LISTED ENTRIES ::
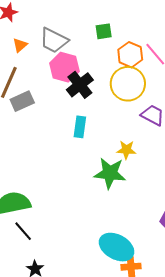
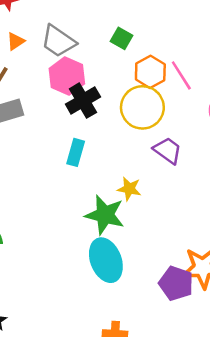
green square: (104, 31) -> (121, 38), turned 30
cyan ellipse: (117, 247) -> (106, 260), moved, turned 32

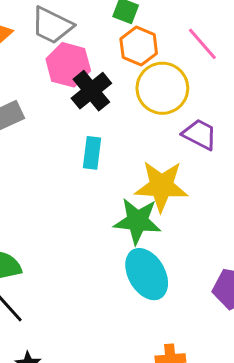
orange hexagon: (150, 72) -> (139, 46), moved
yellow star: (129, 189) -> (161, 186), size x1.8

---

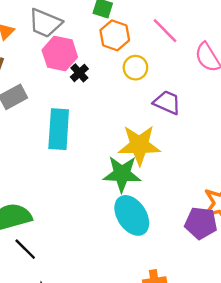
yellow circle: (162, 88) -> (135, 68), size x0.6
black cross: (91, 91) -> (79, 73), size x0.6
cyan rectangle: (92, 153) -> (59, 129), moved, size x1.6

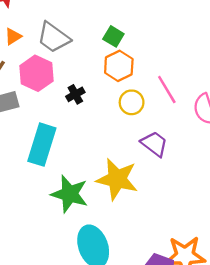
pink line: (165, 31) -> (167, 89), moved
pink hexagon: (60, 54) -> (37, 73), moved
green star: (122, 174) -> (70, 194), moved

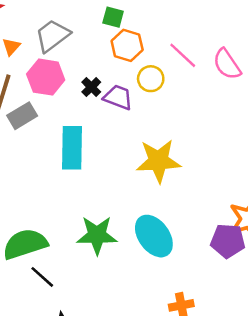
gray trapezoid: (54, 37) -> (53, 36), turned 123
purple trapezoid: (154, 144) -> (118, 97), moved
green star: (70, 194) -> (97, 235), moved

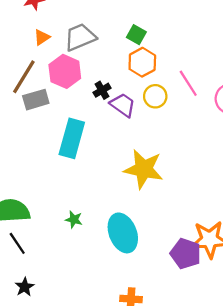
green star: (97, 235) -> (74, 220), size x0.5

TASK TO CARRY OUT :: Beginning with the line above that contains "black cross: (91, 91) -> (79, 73), size x0.6" and finishing with the line that contains "green star: (97, 235) -> (74, 220), size x0.5", print those lines exactly and only. Skip all pictures.

ANSWER BOX ::
black cross: (91, 91) -> (79, 73), size x0.6
cyan rectangle: (92, 153) -> (59, 129), moved, size x1.6

pink line: (165, 31) -> (167, 89), moved
pink hexagon: (60, 54) -> (37, 73), moved
green star: (122, 174) -> (70, 194), moved

gray trapezoid: (54, 37) -> (53, 36), turned 123
purple trapezoid: (154, 144) -> (118, 97), moved
green star: (70, 194) -> (97, 235), moved

green star: (97, 235) -> (74, 220), size x0.5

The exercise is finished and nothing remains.